§ RECORDED INFORMATION:
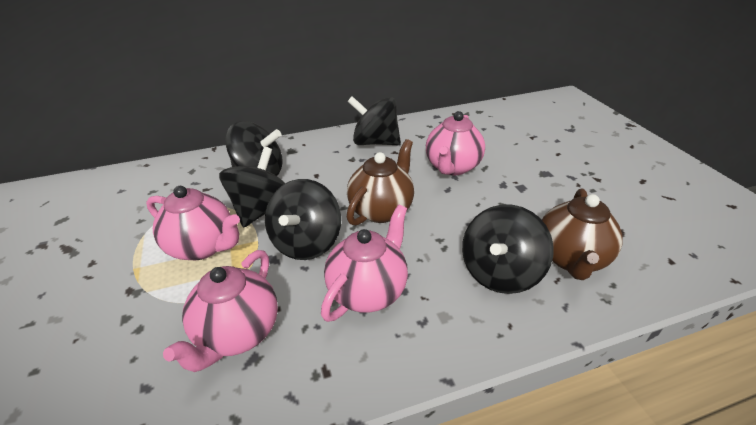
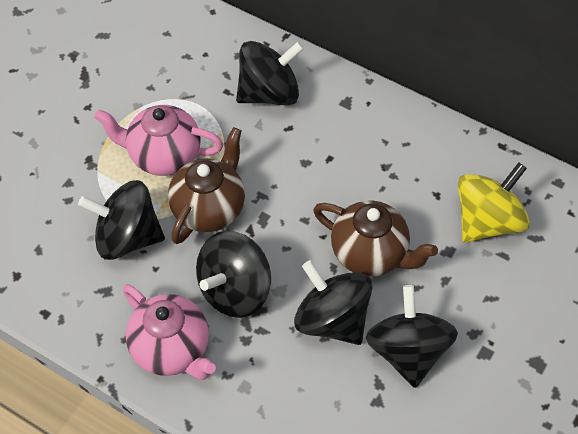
pink teapot: 4 -> 2
yellow spinning top: 0 -> 1

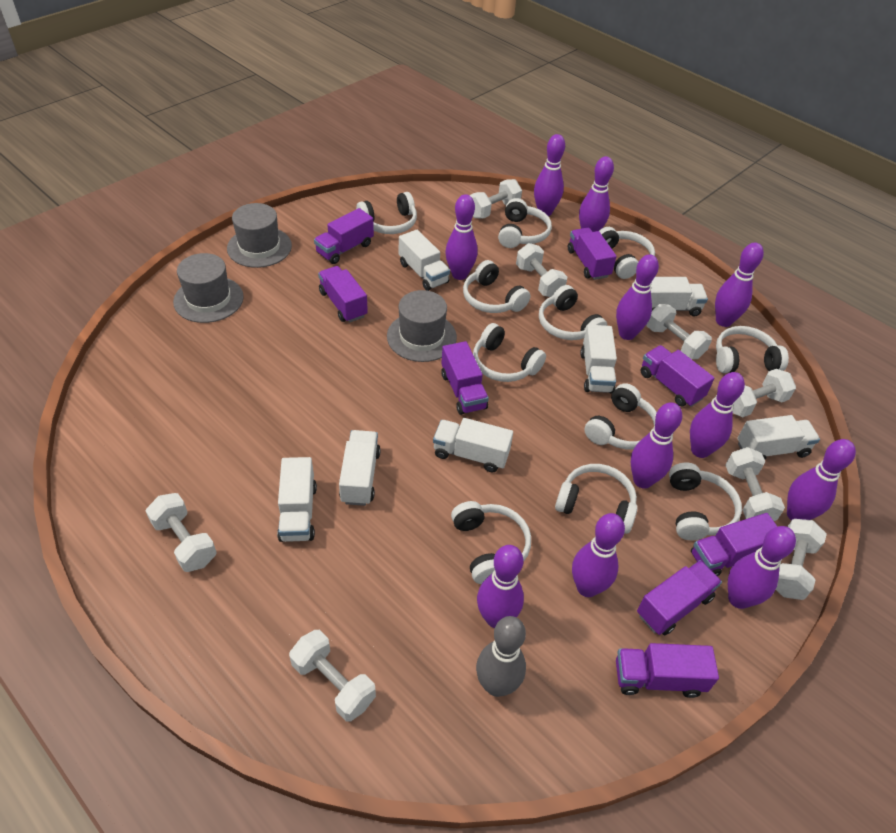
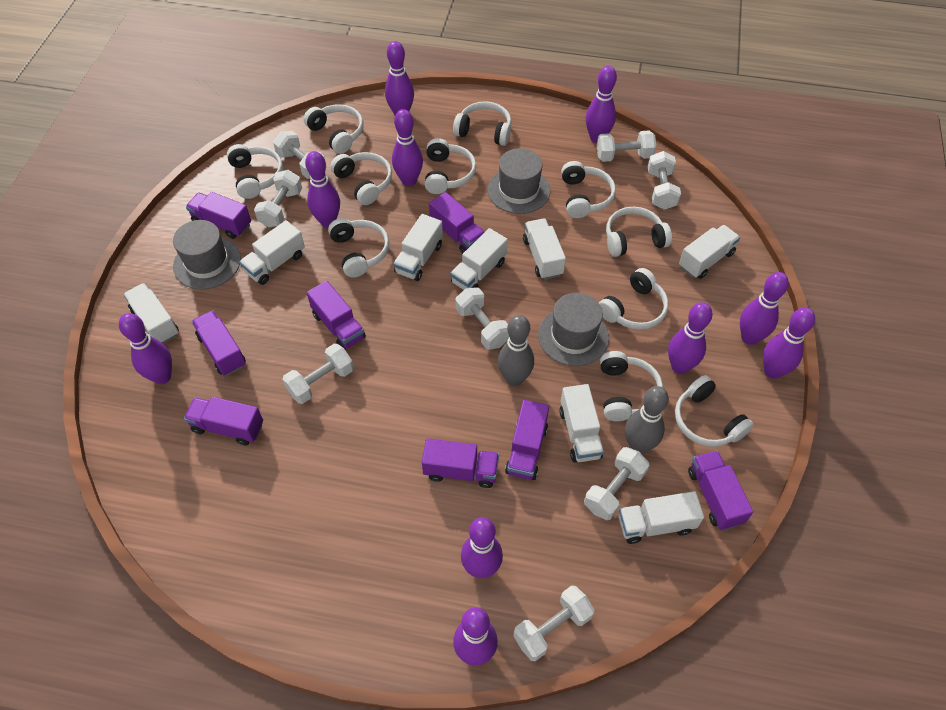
grey bowling pin: 1 -> 2
purple bowling pin: 11 -> 10
white truck: 7 -> 8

§ WORK ORDER: Output nothing except an exact copy of the records above, with the images left out.

§ OUTPUT OF THE TASK:
pink teapot: 4 -> 2
yellow spinning top: 0 -> 1

grey bowling pin: 1 -> 2
purple bowling pin: 11 -> 10
white truck: 7 -> 8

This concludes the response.